◆ Directions for this task
Counting only the lines below that contain the word "moved", what is the total? Give it with no other words.

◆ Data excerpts
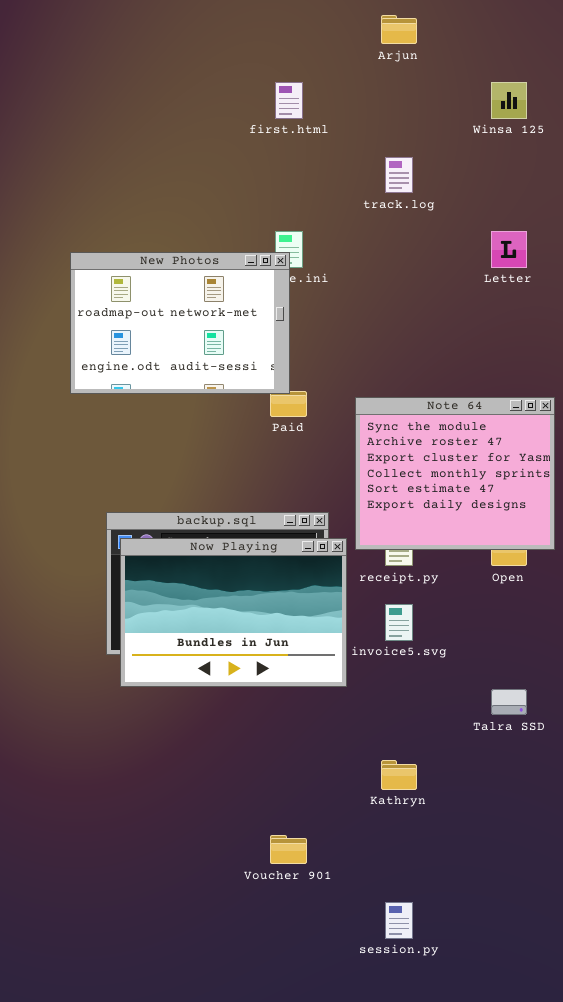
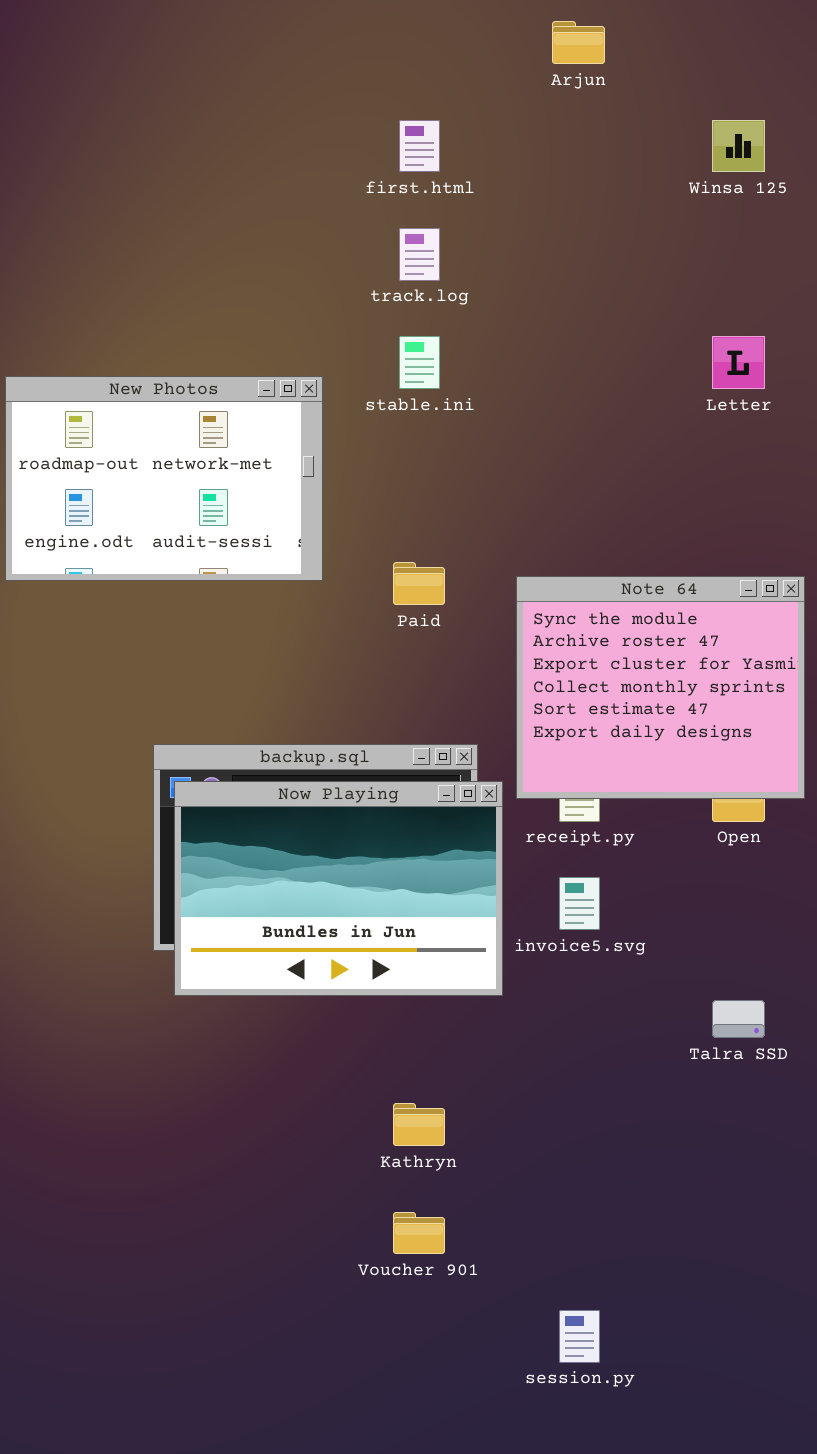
track.log: [385,157,413,193] -> [399,228,440,281], moved
New Photos: [70,252,290,394] -> [5,376,323,581], moved
Kathryn: [381,760,417,790] -> [393,1103,445,1146], moved

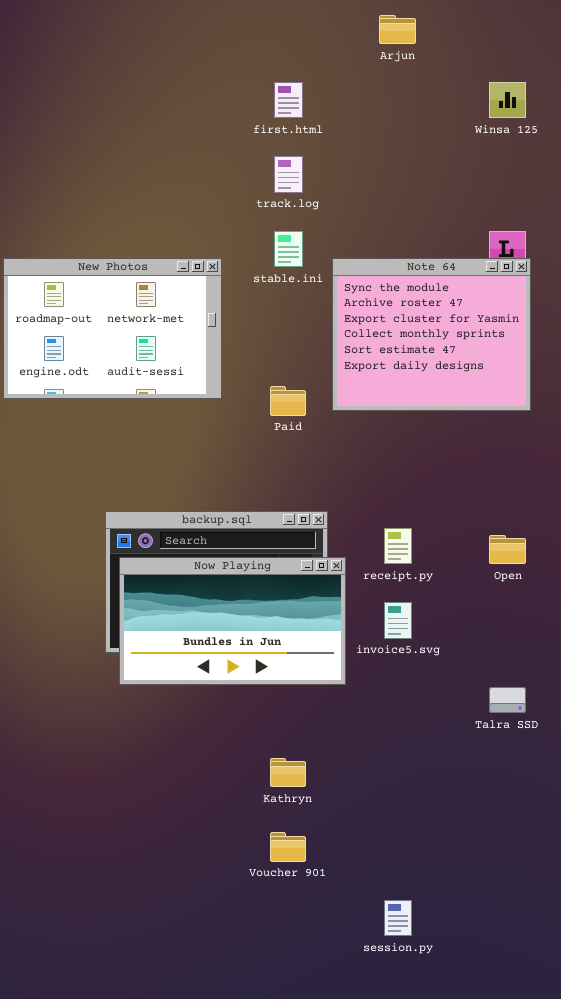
Note 64: [516,576,805,799] -> [332,258,531,411], moved
Now Playing: [174,781,503,996] -> [119,557,346,685], resized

◆ Solution for this problem
4